==== Data shown

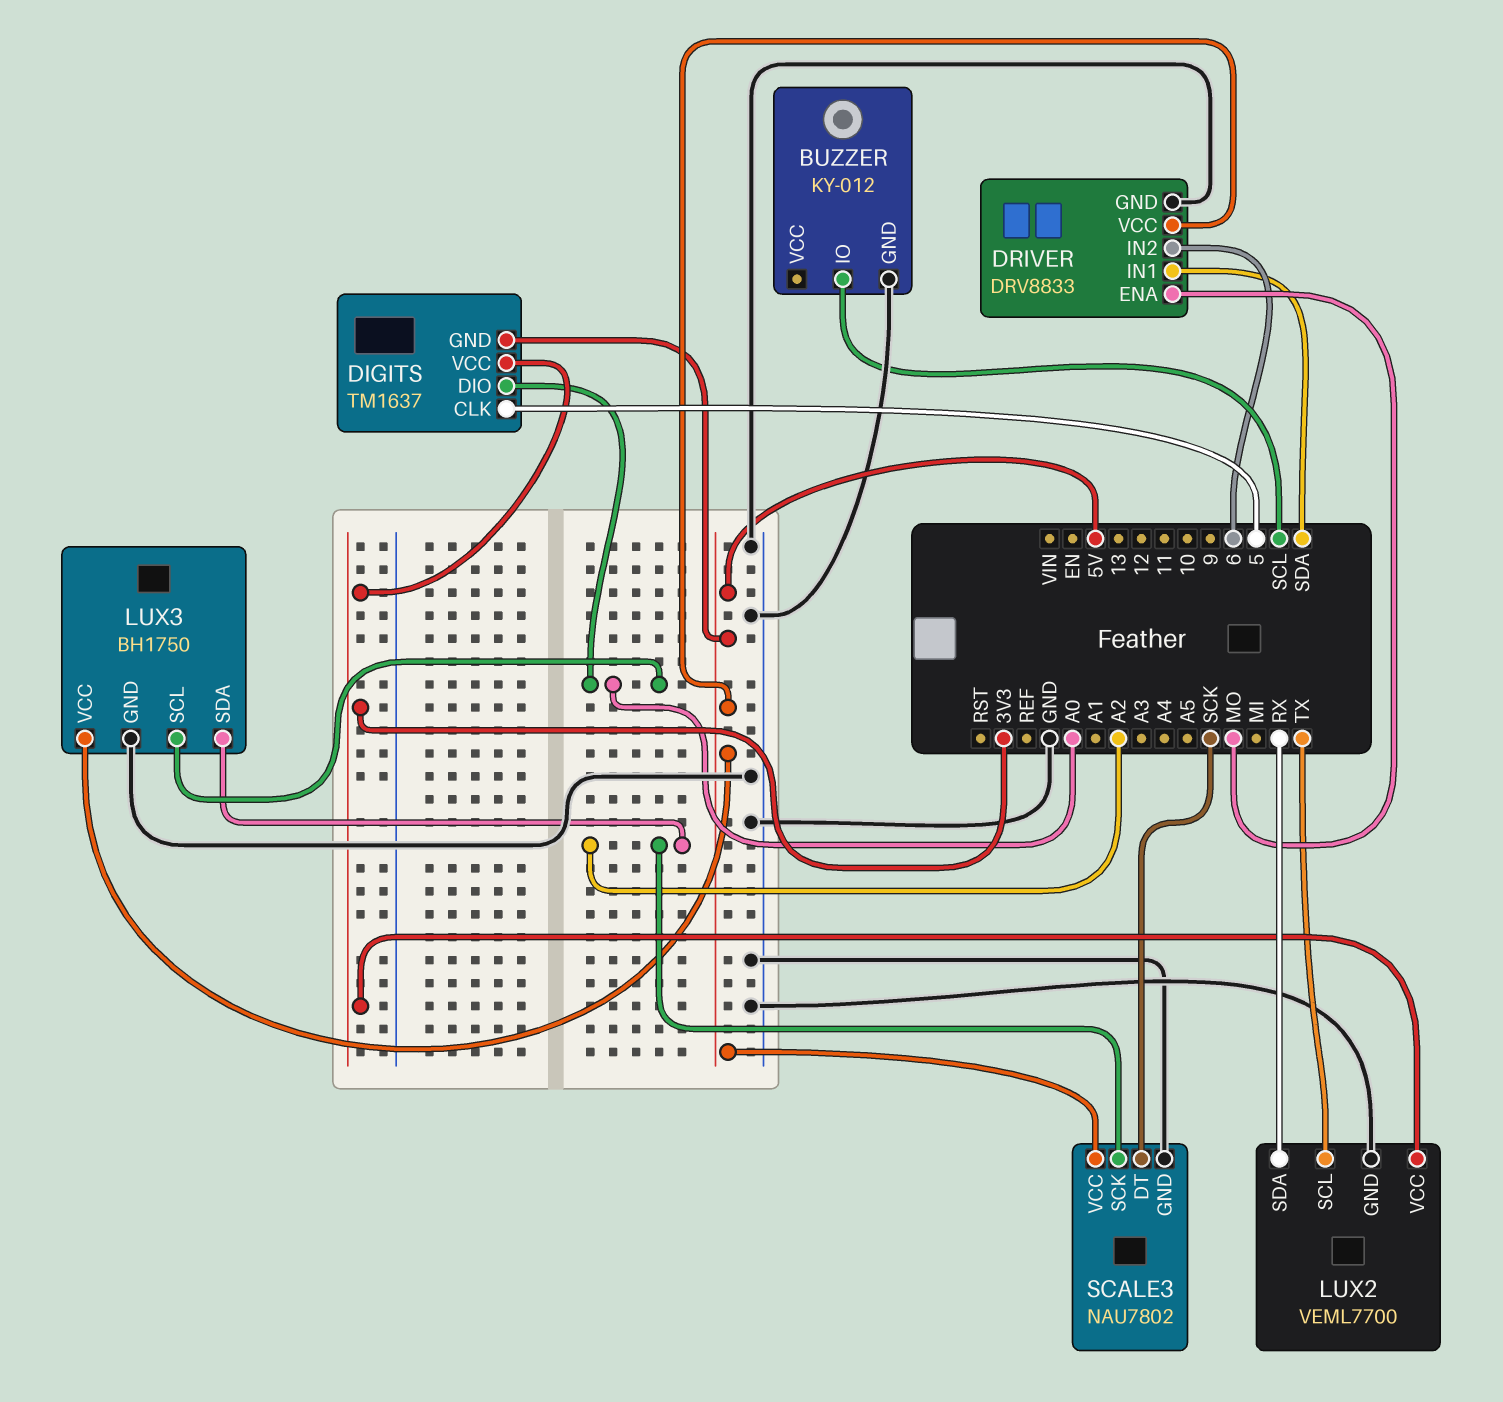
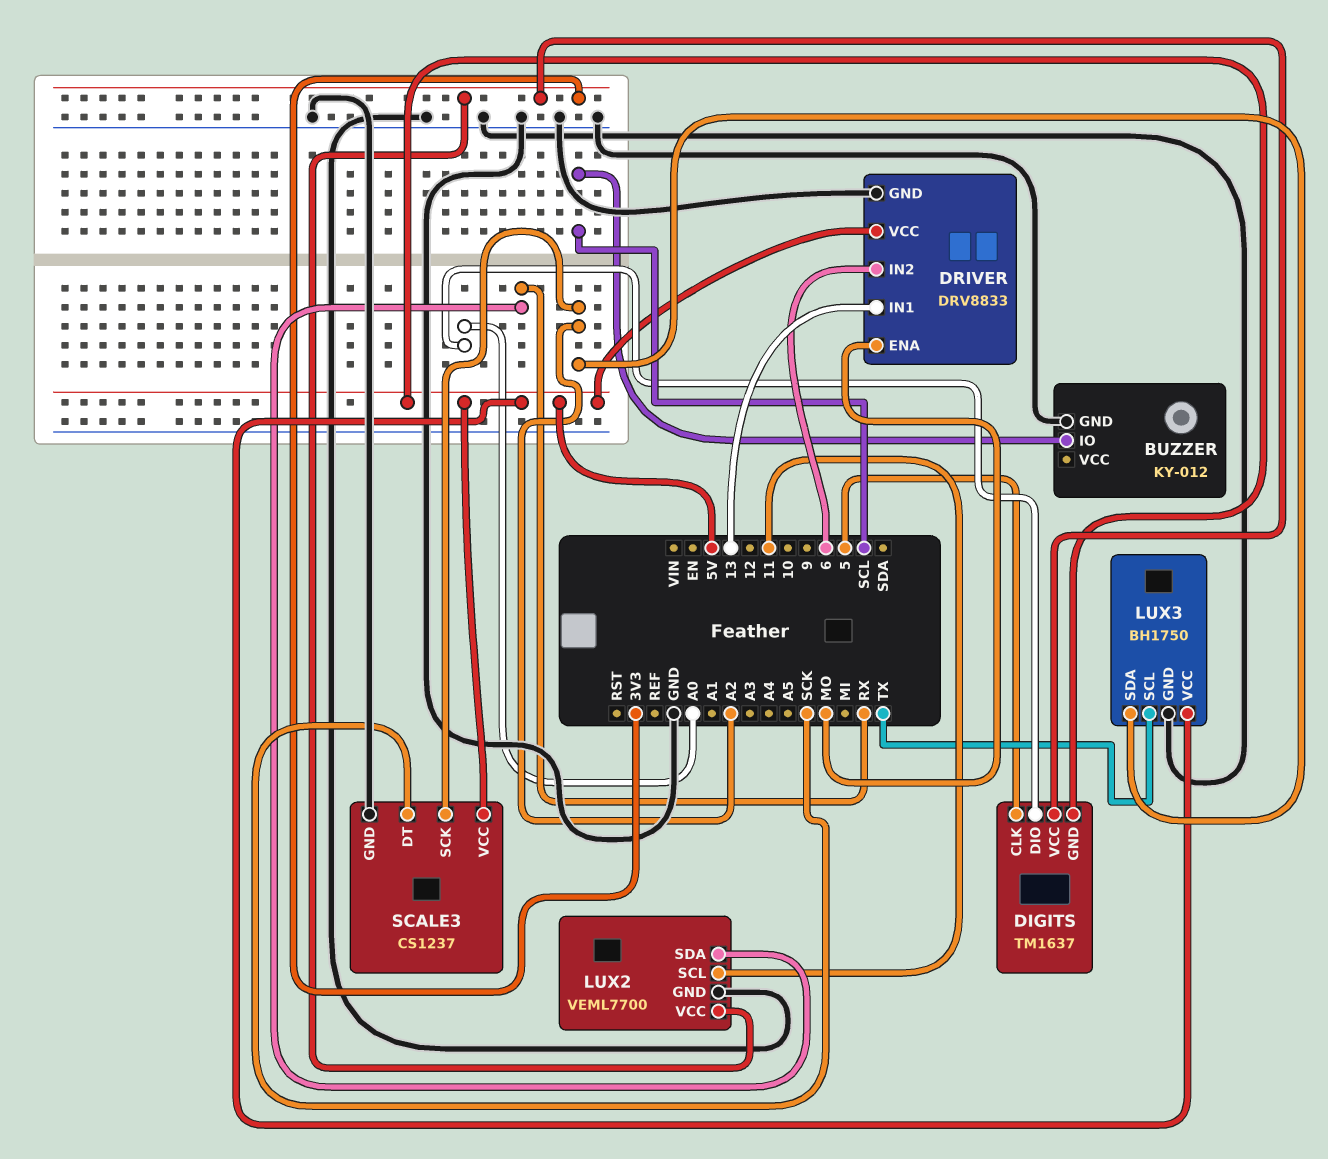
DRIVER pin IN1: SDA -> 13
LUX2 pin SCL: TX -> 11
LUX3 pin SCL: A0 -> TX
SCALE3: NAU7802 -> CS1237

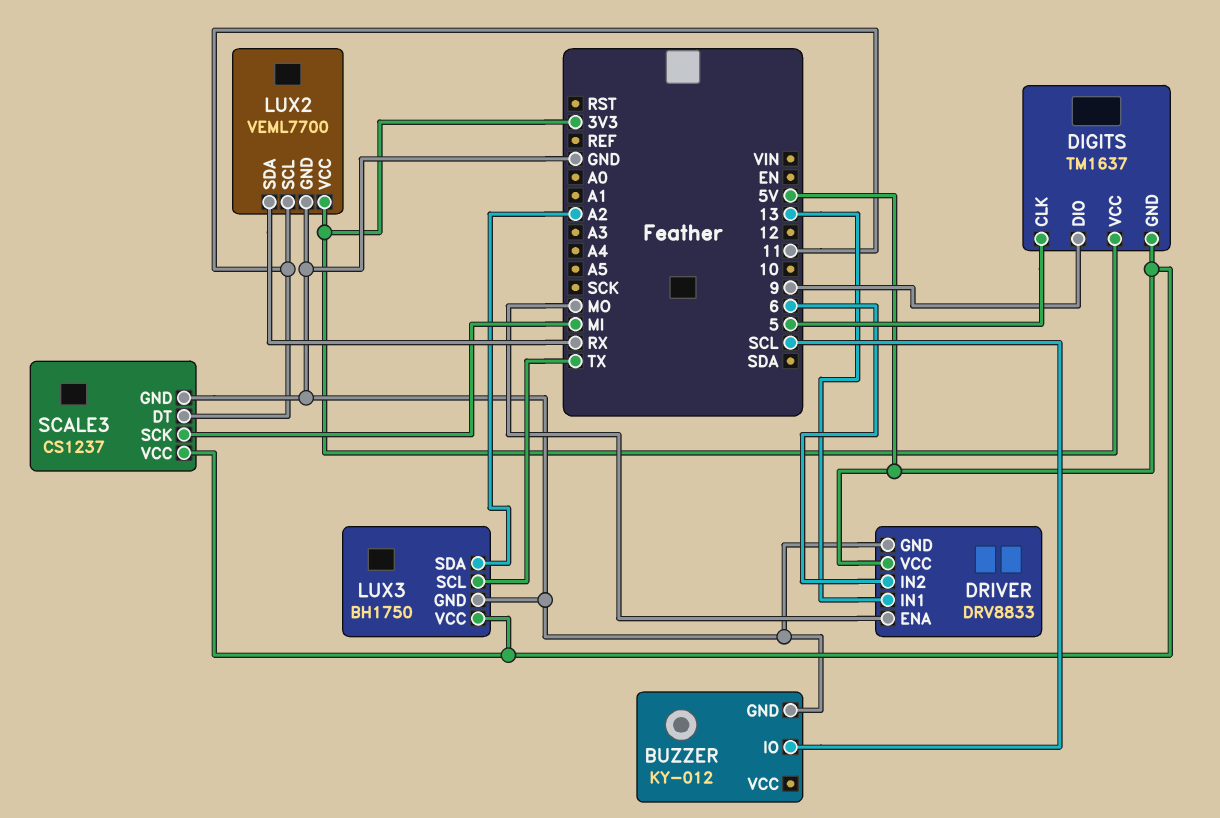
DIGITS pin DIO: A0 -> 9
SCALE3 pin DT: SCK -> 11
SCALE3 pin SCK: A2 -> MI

========
==== Data shown

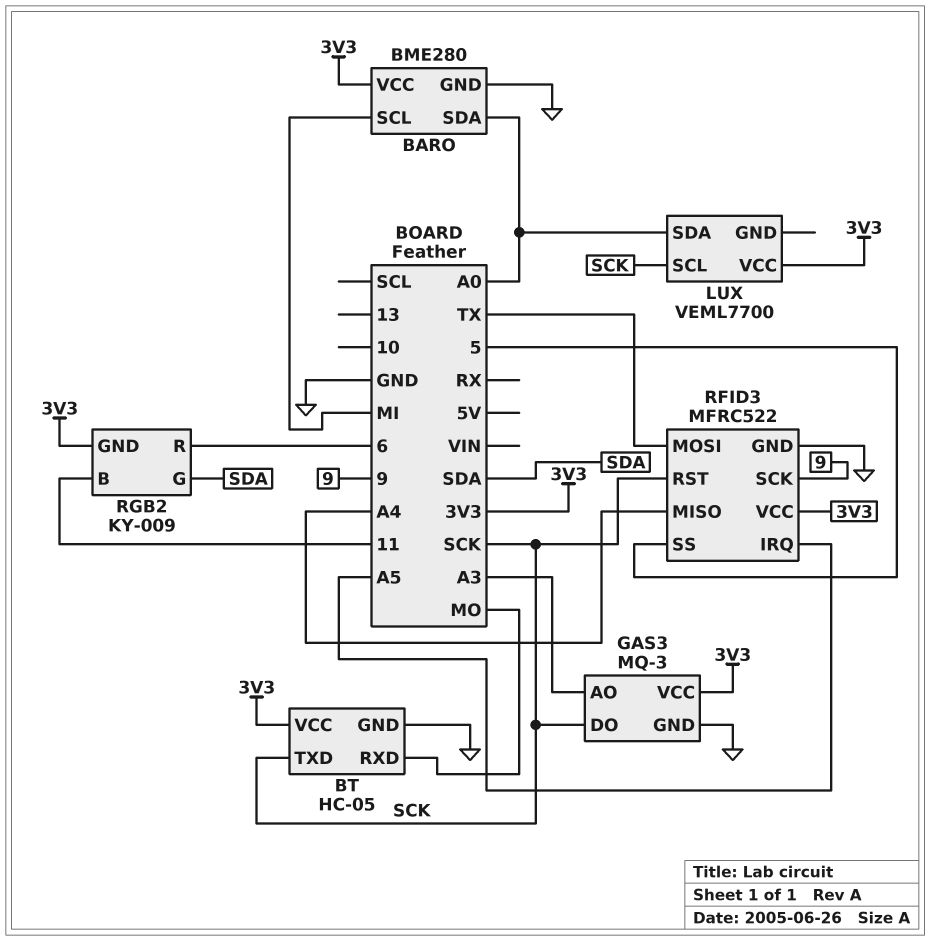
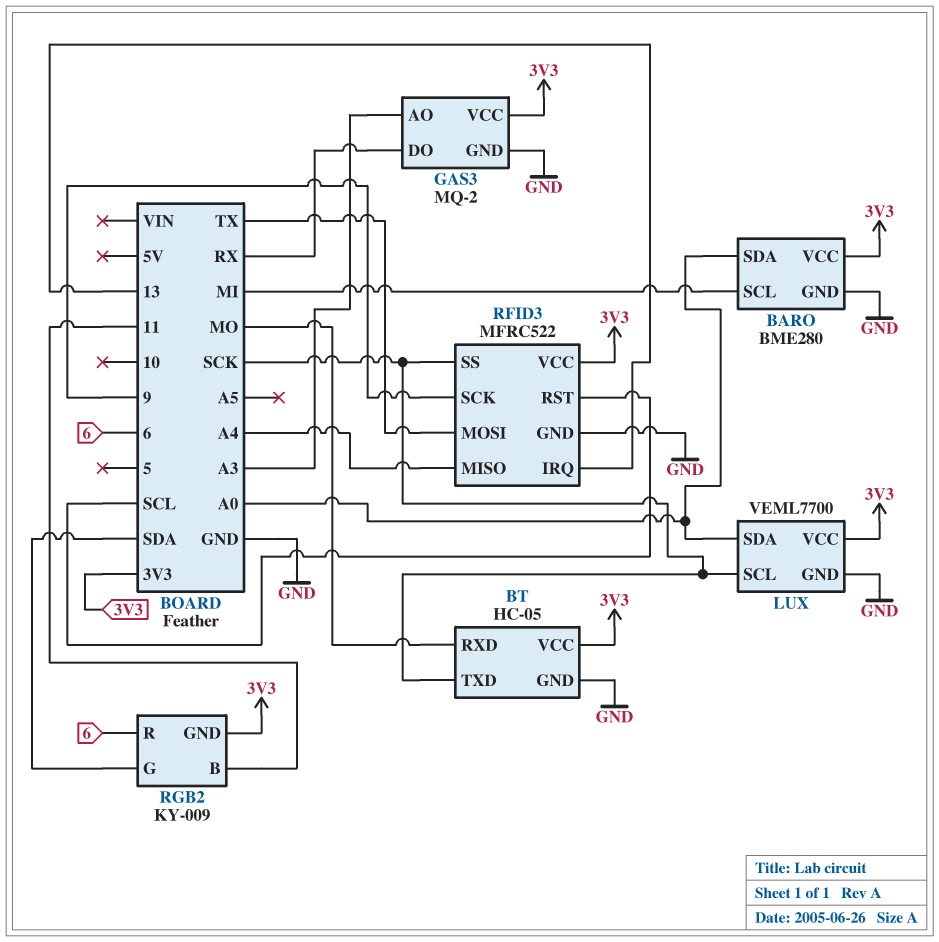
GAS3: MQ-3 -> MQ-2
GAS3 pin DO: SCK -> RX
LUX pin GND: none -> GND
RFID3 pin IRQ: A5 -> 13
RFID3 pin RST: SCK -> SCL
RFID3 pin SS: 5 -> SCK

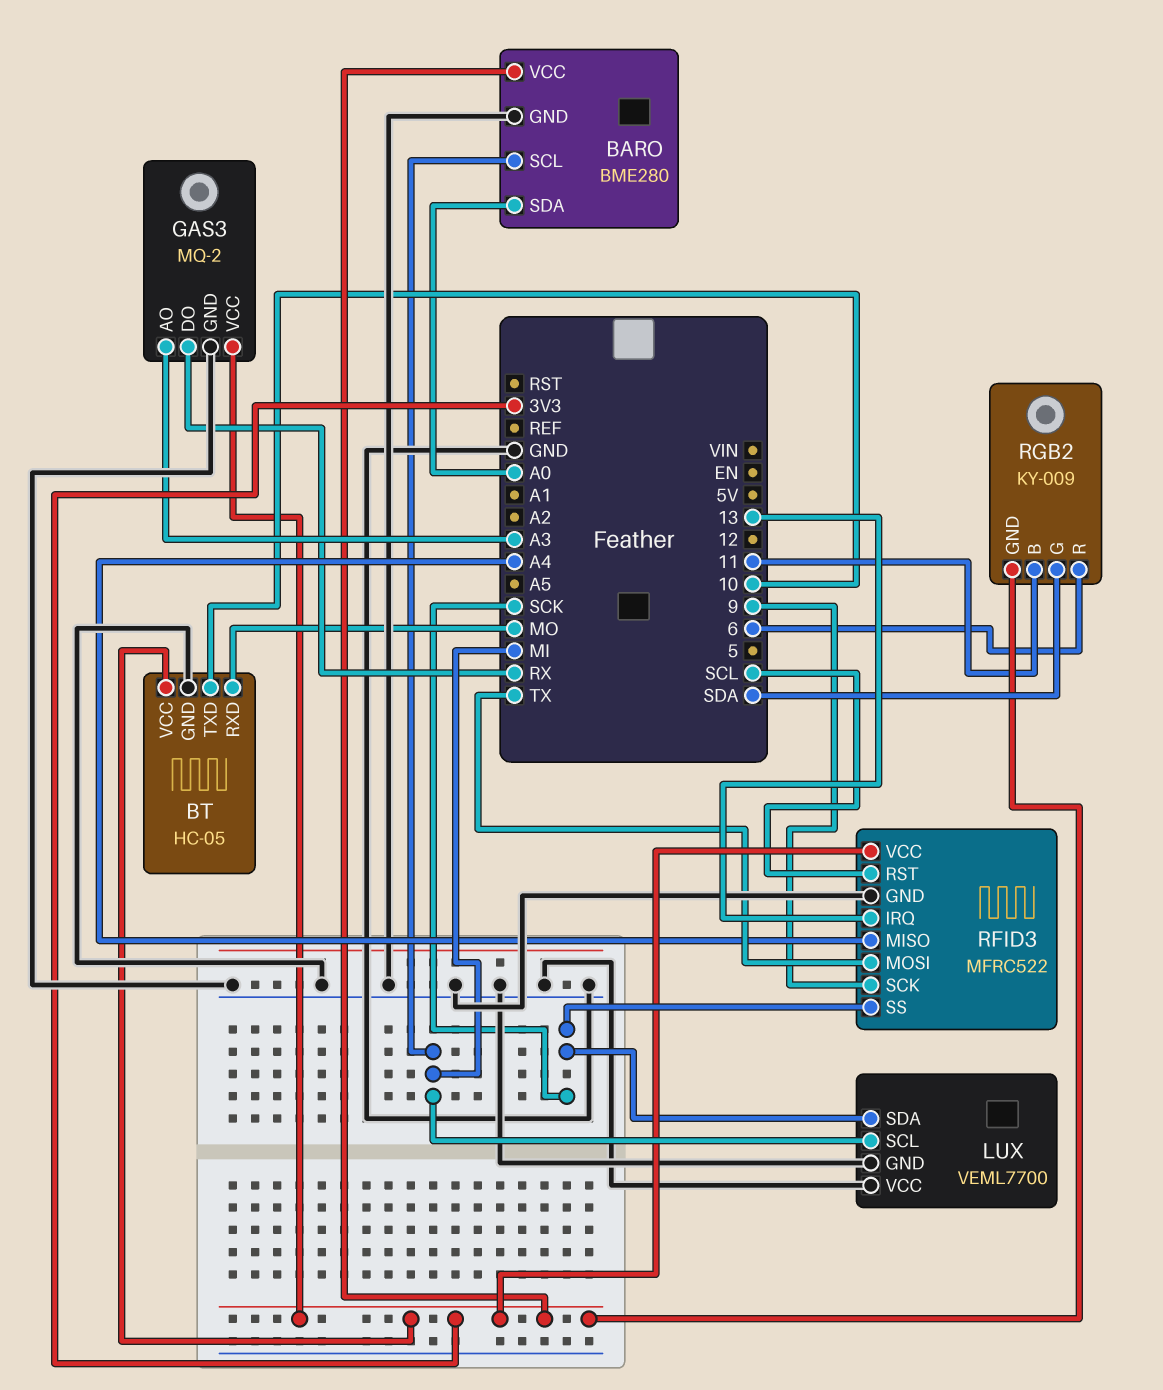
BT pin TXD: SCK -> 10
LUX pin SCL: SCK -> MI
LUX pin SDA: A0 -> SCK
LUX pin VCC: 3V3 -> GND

========

→ Your instructions: Within the listing above, print exactly the stretch beginning at the line that contains "LUX3 pin SCL: A0 -> TX" and finishing at the line that contains "SCALE3 pin SCK: A2 -> MI", ends kept, pictures left out, and nothing more.

→ Written solution:
LUX3 pin SCL: A0 -> TX
SCALE3: NAU7802 -> CS1237

DIGITS pin DIO: A0 -> 9
SCALE3 pin DT: SCK -> 11
SCALE3 pin SCK: A2 -> MI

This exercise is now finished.